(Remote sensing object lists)
^^^^^^^^
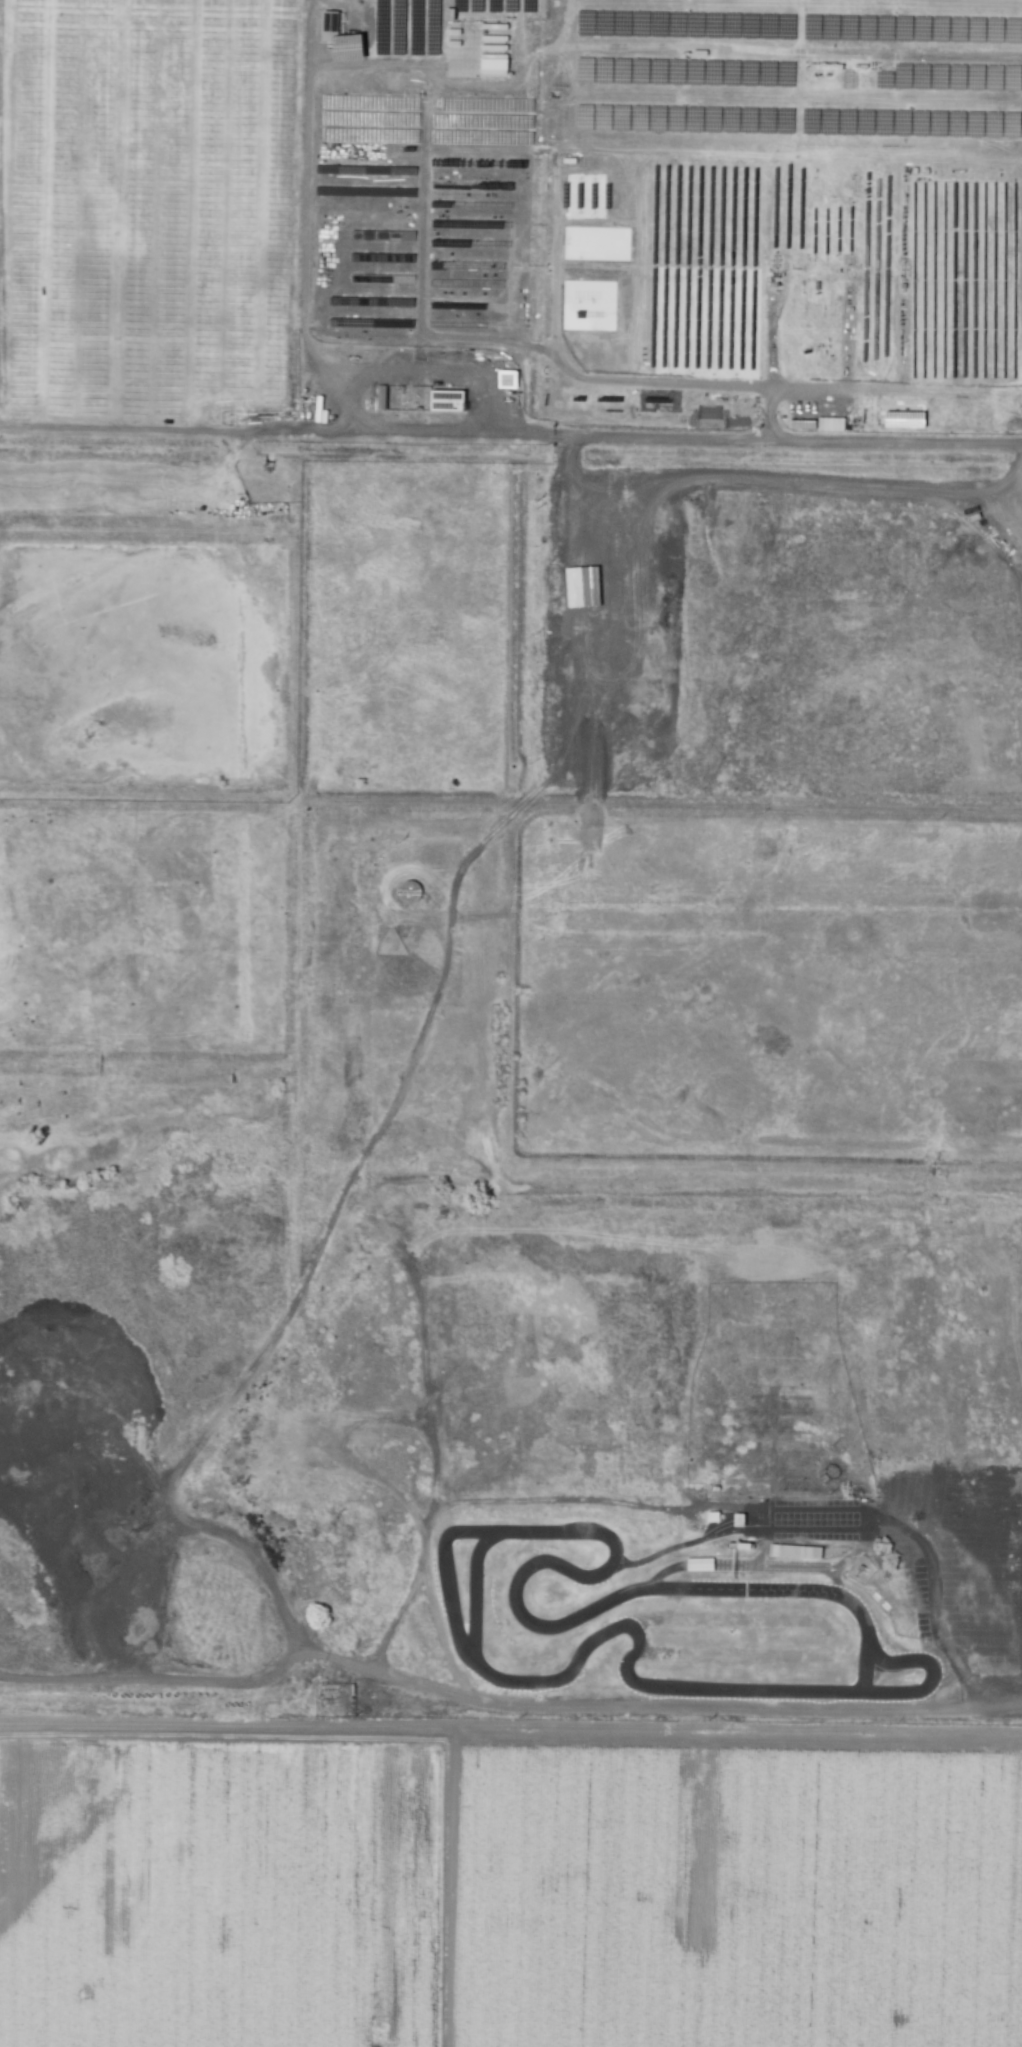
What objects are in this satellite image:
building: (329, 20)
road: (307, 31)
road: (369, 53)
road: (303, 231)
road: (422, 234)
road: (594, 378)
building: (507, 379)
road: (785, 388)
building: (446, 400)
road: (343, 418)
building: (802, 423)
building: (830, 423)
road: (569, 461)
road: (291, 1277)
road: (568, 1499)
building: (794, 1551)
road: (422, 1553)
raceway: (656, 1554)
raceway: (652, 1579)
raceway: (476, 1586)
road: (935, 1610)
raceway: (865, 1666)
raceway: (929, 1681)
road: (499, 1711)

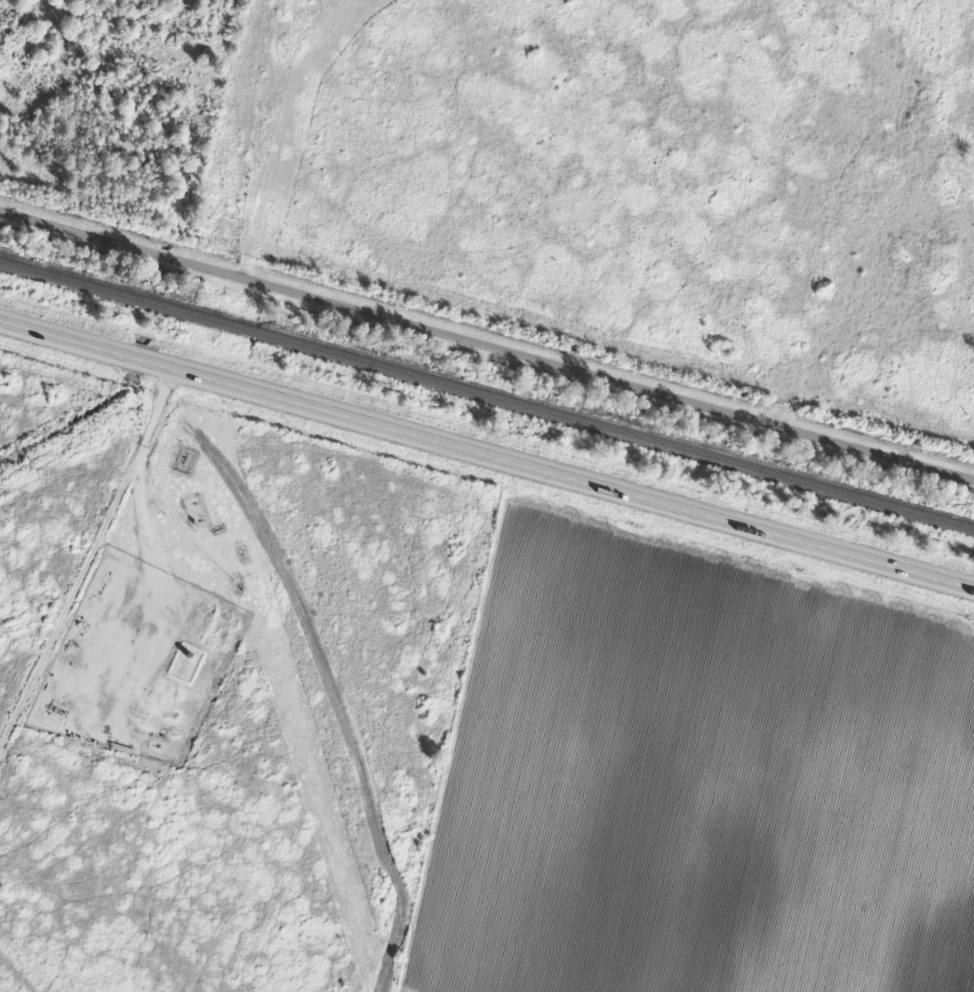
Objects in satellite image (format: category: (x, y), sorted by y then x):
^^^^^^^^
#### EXERCISE DETAILS:
With the images excluded, output every record verbatim.

#### ANSWER TO THIS PROBLEM:
What objects are in this satellite image:
building: (329, 20)
road: (307, 31)
road: (369, 53)
road: (303, 231)
road: (422, 234)
road: (594, 378)
building: (507, 379)
road: (785, 388)
building: (446, 400)
road: (343, 418)
building: (802, 423)
building: (830, 423)
road: (569, 461)
road: (291, 1277)
road: (568, 1499)
building: (794, 1551)
road: (422, 1553)
raceway: (656, 1554)
raceway: (652, 1579)
raceway: (476, 1586)
road: (935, 1610)
raceway: (865, 1666)
raceway: (929, 1681)
road: (499, 1711)

Objects in satellite image (format: category: (x, y), sorted by y then x):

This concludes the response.